> [Exercise goal] What lines in the entries hold the string "brown"? List them.

== Listed records ==

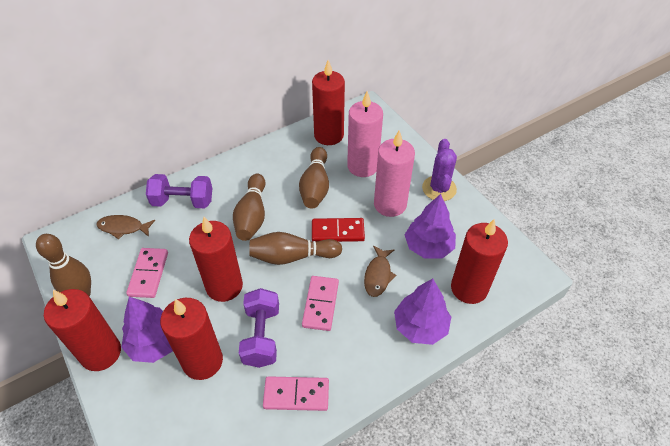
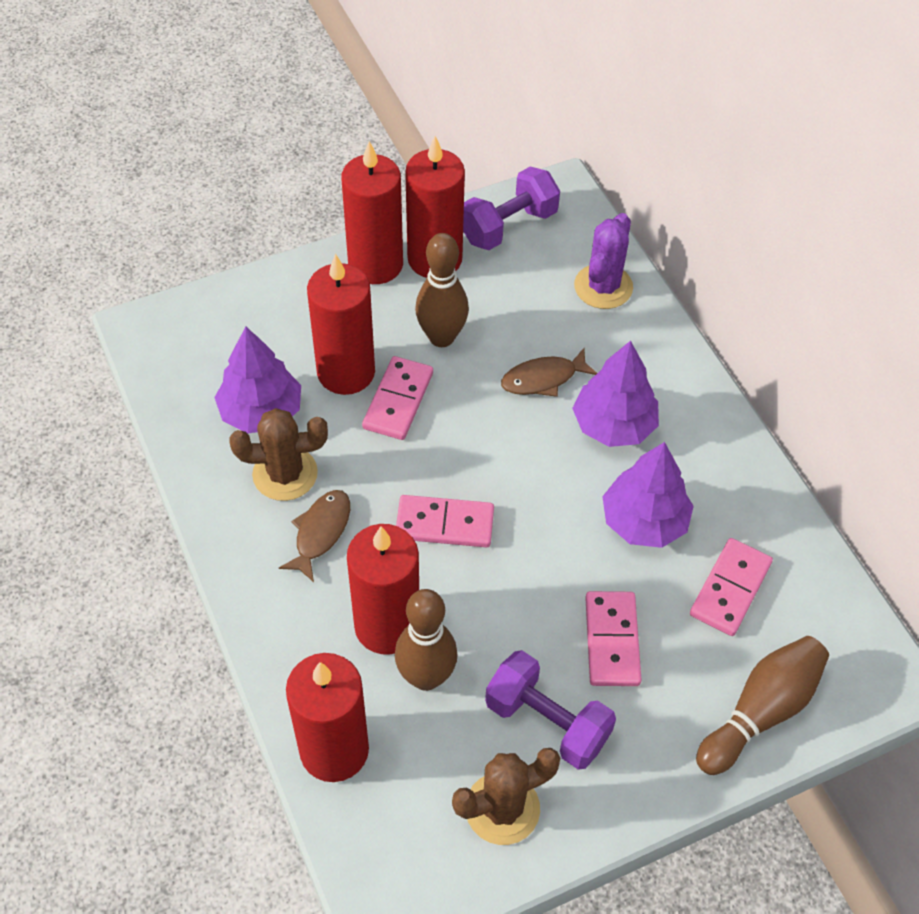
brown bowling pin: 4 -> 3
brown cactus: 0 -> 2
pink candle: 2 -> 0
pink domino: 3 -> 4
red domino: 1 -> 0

===

> [Solution]
brown bowling pin: 4 -> 3
brown cactus: 0 -> 2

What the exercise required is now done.